====== Source data

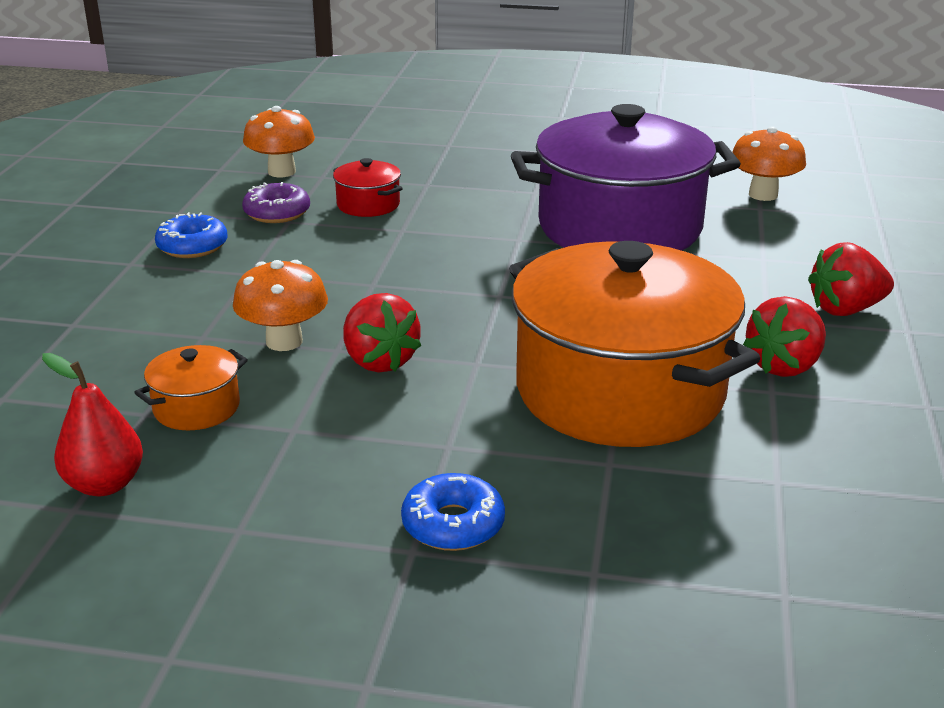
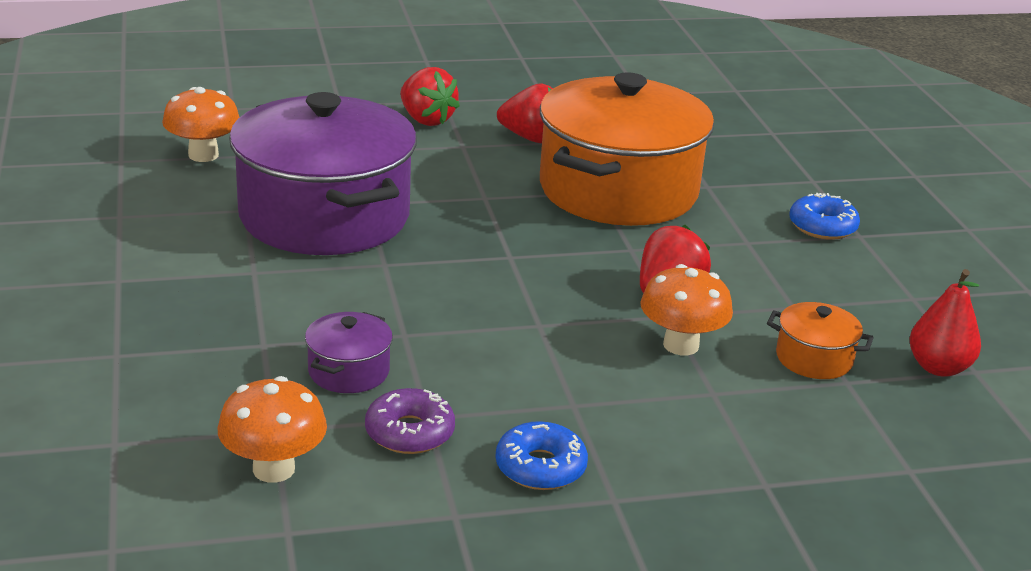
camera: 115 degrees left, 0 degrees up
(368, 205) = (348, 371): red pot -> purple pot

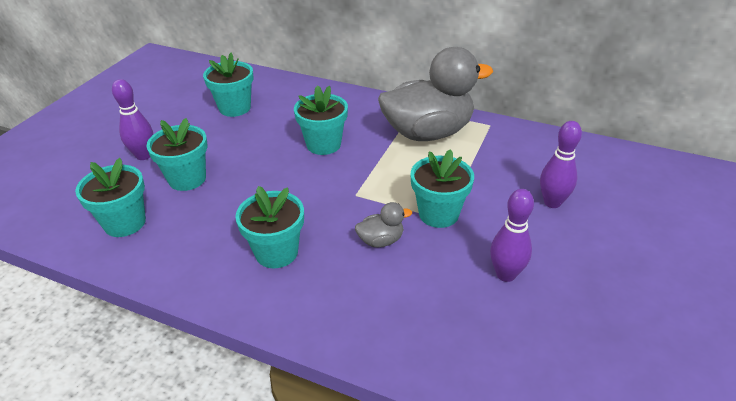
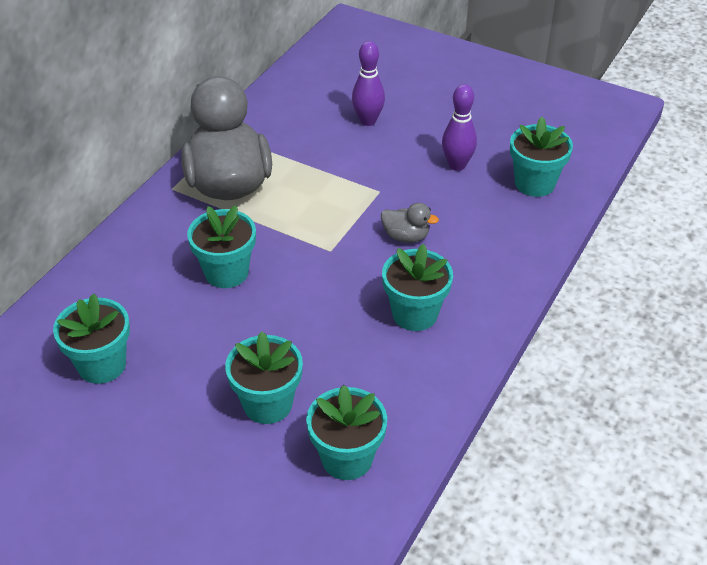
camera: 85 degrees left, 5 degrees up
(144, 155) = (199, 461): purple bowling pin -> none
(381, 240) = (406, 236): grey duck -> grey duck turned 120 degrees clockwise
(438, 214) = (372, 193): turquoise flower pot -> turquoise flower pot (534, 183)

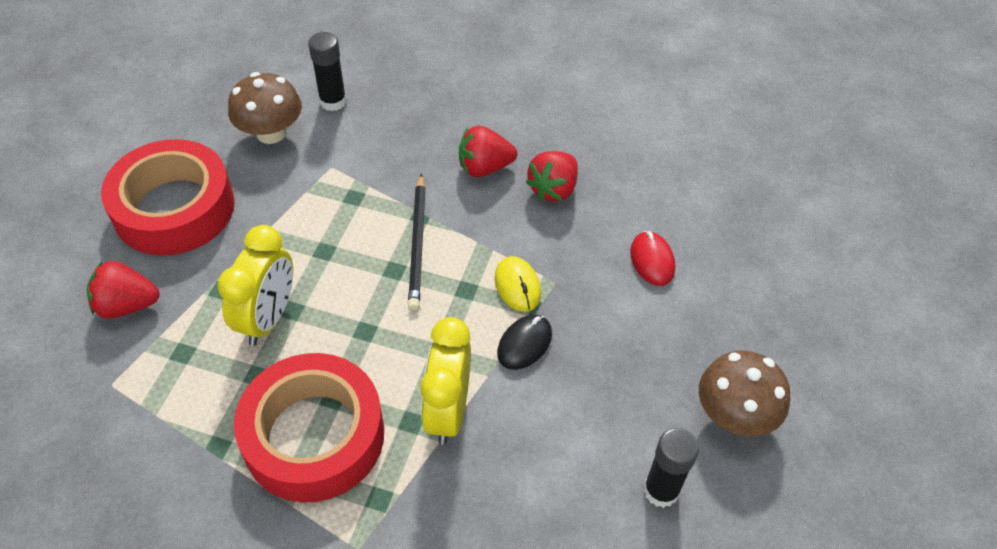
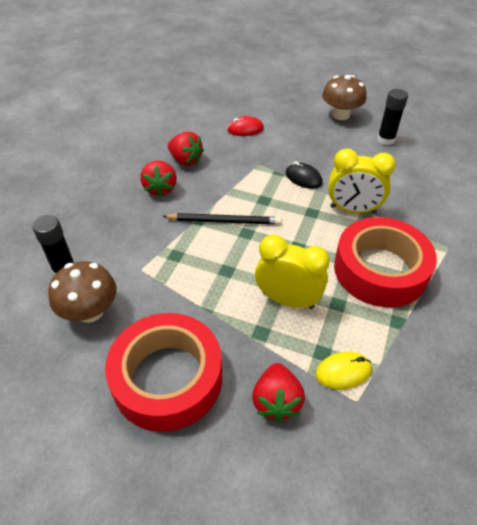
camera: 85 degrees left, 5 degrees down
(517, 286) = (261, 179): yellow mouse -> yellow mouse (343, 372)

============

Copy whichever lines of the records above contain the word "purple".

__Solution for this problem__:
(368, 205) = (348, 371): red pot -> purple pot
(144, 155) = (199, 461): purple bowling pin -> none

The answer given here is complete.